• [AIM OF THE TASK] The copy you produce must hold every record exactly, and none of the images.

==== EXTRACTED DATA ====

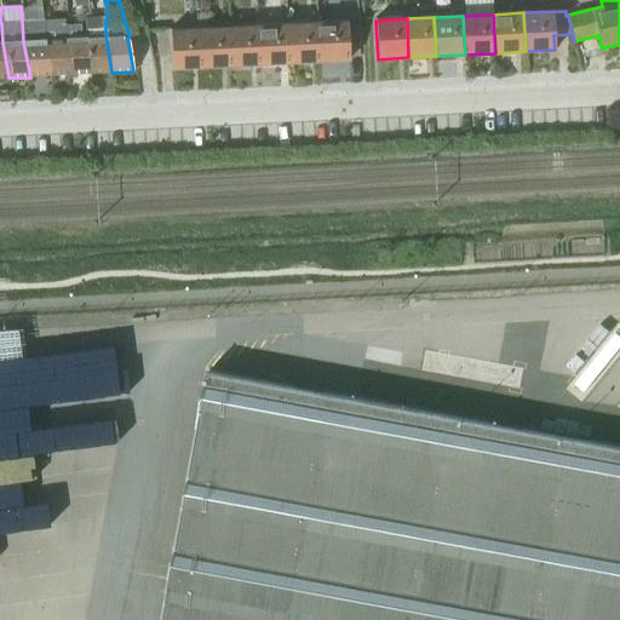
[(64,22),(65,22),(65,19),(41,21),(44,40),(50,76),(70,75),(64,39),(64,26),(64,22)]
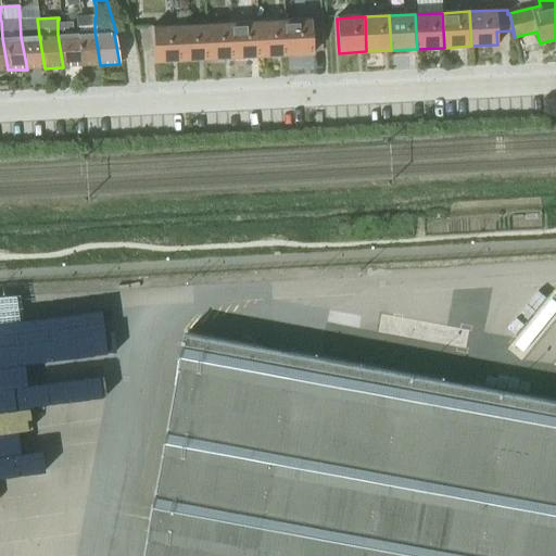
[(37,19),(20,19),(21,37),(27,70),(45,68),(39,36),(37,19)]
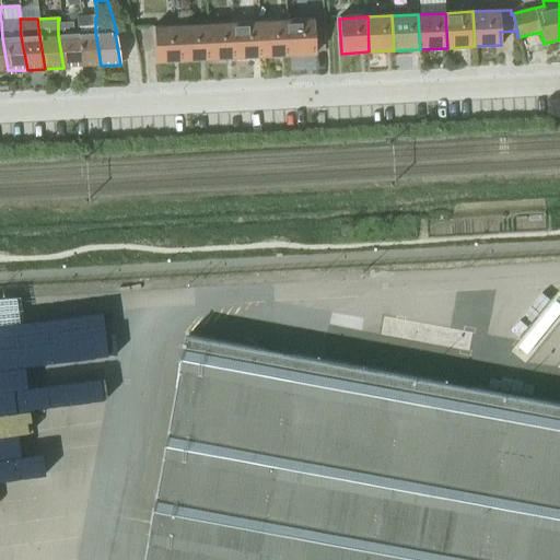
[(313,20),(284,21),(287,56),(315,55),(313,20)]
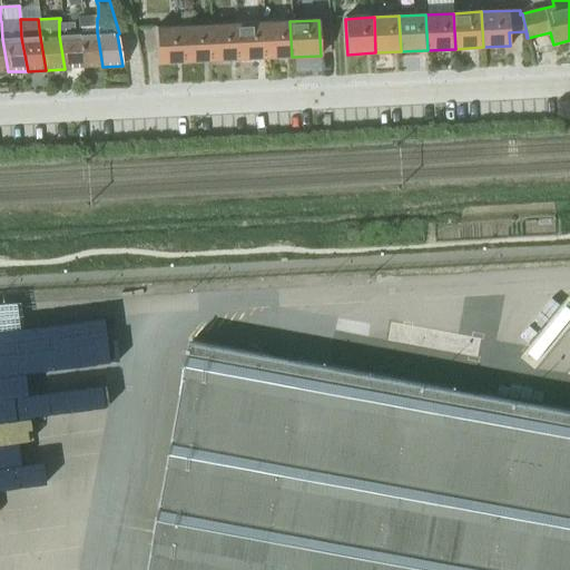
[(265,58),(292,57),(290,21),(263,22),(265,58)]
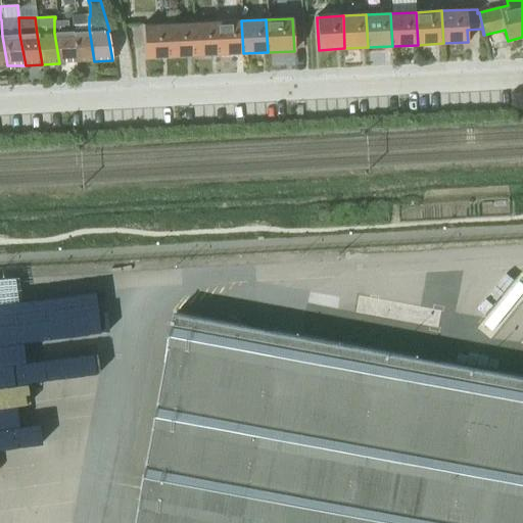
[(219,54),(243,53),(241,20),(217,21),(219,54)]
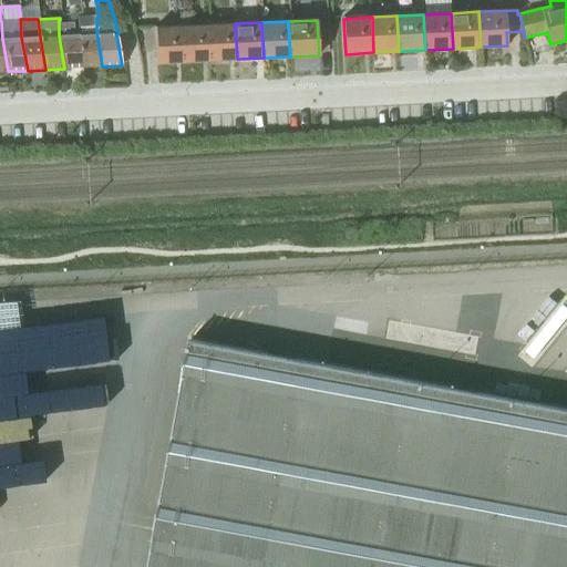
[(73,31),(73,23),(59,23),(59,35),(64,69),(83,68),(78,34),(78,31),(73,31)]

====

• [EXERCISE OUTPUT]
[(64,22),(65,22),(65,19),(41,21),(44,40),(50,76),(70,75),(64,39),(64,26),(64,22)]
[(37,19),(20,19),(21,37),(27,70),(45,68),(39,36),(37,19)]
[(313,20),(284,21),(287,56),(315,55),(313,20)]
[(265,58),(292,57),(290,21),(263,22),(265,58)]
[(219,54),(243,53),(241,20),(217,21),(219,54)]
[(73,31),(73,23),(59,23),(59,35),(64,69),(83,68),(78,34),(78,31),(73,31)]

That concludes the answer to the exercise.